**WHAT TO PRODUCE**. When you reach the line that contains "blue ball: [694,239,767,308] = 1 -> none = 0" in the data below, start reproducing lines exactly, and stop after the line that contains "green boat: [285,187,356,272]".

Start of EXERCISE DATA

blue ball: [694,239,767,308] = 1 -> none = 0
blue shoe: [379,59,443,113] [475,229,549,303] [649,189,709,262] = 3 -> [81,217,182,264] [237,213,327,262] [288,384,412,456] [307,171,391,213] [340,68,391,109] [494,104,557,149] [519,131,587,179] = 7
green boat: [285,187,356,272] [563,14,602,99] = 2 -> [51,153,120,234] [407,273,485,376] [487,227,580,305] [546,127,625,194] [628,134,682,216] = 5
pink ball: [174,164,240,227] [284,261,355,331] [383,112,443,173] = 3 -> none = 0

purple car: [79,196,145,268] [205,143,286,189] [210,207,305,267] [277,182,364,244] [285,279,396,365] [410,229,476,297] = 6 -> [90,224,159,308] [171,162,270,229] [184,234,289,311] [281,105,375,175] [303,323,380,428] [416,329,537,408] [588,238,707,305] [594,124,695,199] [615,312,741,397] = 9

End of EXERCISE DATA
Start of EXERCISE DATA

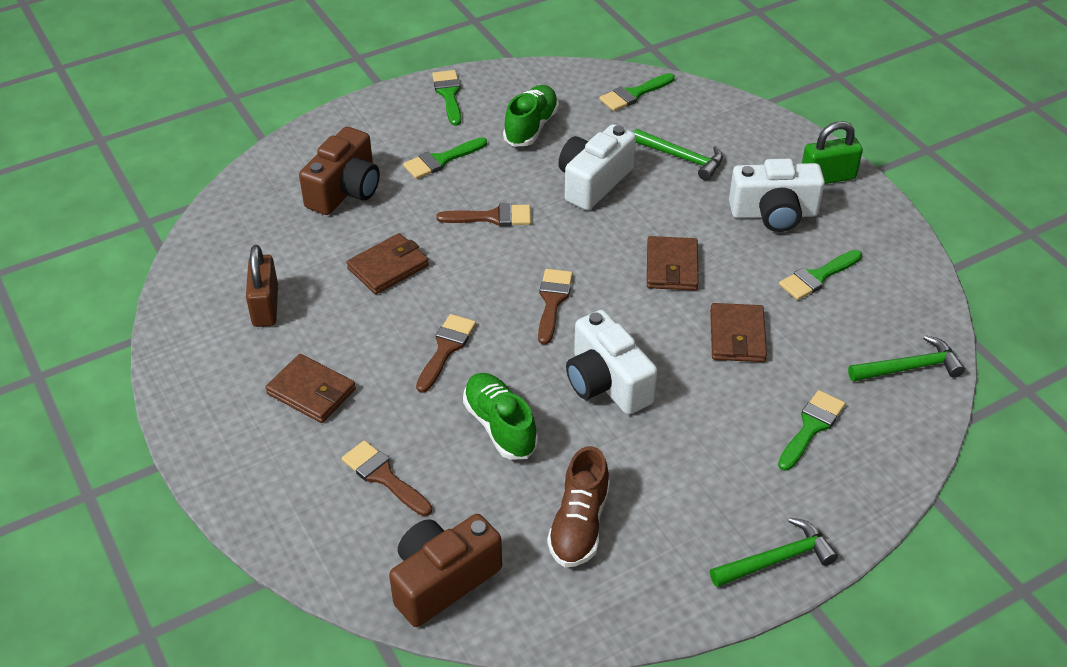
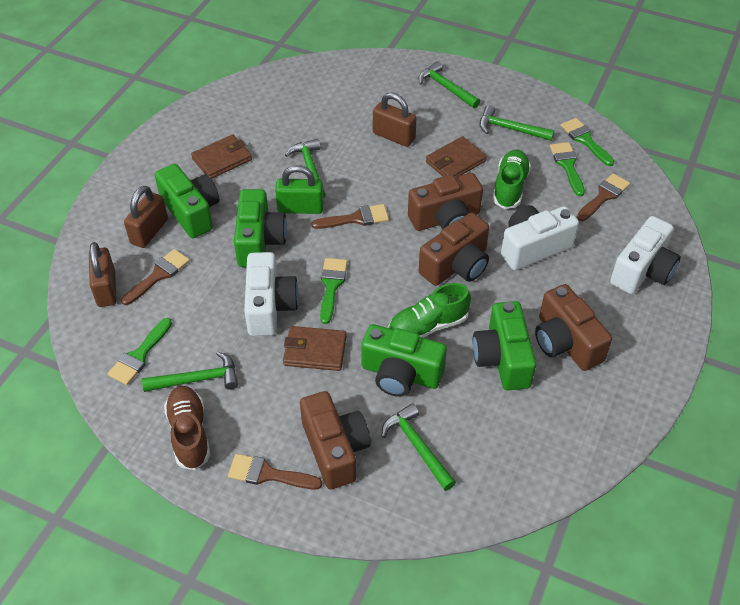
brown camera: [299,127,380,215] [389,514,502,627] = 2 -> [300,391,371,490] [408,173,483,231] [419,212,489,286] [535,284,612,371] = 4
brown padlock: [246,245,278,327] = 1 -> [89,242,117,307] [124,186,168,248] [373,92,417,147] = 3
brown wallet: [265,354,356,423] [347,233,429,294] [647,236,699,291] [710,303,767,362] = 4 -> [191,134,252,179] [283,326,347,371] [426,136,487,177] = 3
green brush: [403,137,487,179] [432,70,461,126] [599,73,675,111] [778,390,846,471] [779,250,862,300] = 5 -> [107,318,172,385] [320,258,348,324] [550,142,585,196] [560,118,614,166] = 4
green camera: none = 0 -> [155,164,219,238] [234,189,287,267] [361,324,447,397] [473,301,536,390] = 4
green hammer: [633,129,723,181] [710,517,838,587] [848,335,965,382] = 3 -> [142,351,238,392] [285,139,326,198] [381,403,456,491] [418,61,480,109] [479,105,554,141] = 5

End of EXERCISE DATA

**ANSWER SPACE**.
blue ball: [694,239,767,308] = 1 -> none = 0
blue shoe: [379,59,443,113] [475,229,549,303] [649,189,709,262] = 3 -> [81,217,182,264] [237,213,327,262] [288,384,412,456] [307,171,391,213] [340,68,391,109] [494,104,557,149] [519,131,587,179] = 7
green boat: [285,187,356,272] [563,14,602,99] = 2 -> [51,153,120,234] [407,273,485,376] [487,227,580,305] [546,127,625,194] [628,134,682,216] = 5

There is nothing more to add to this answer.